▶ [Task]
Please output the section of the listing below that opens with the line containing "black eraser: 5 -> 7" and closes with the line containing "yellow egg: 6 -> 8", exactly and with nothing else.

▶ [Supplied records]

•••••

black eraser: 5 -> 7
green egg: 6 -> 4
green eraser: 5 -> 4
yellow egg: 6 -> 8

•••••

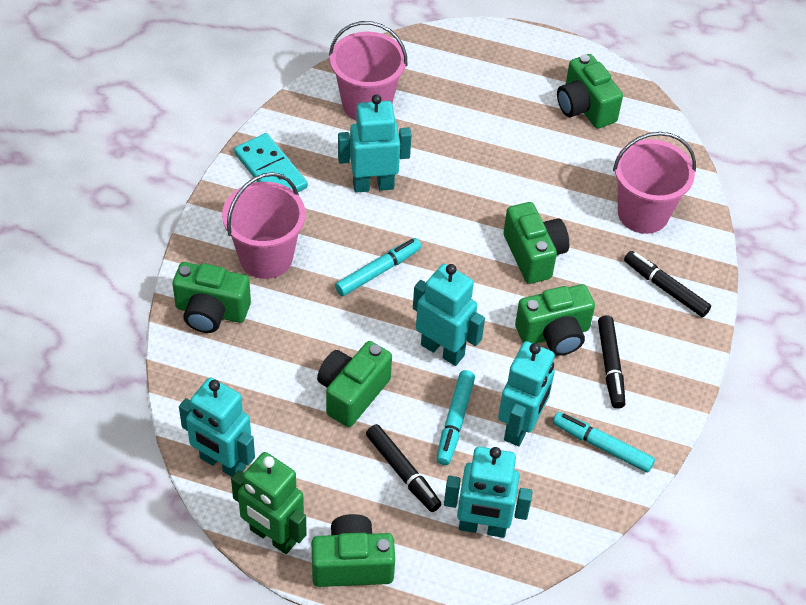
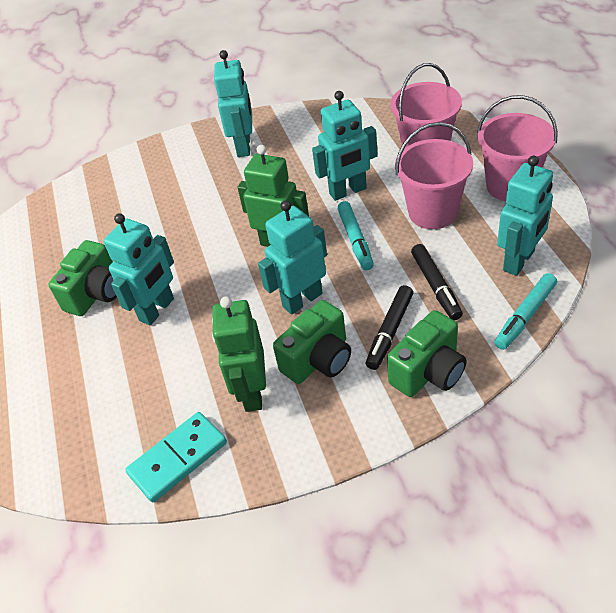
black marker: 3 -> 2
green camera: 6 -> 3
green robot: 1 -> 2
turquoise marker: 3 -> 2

•••••

▶ [Response]
black eraser: 5 -> 7
green egg: 6 -> 4
green eraser: 5 -> 4
yellow egg: 6 -> 8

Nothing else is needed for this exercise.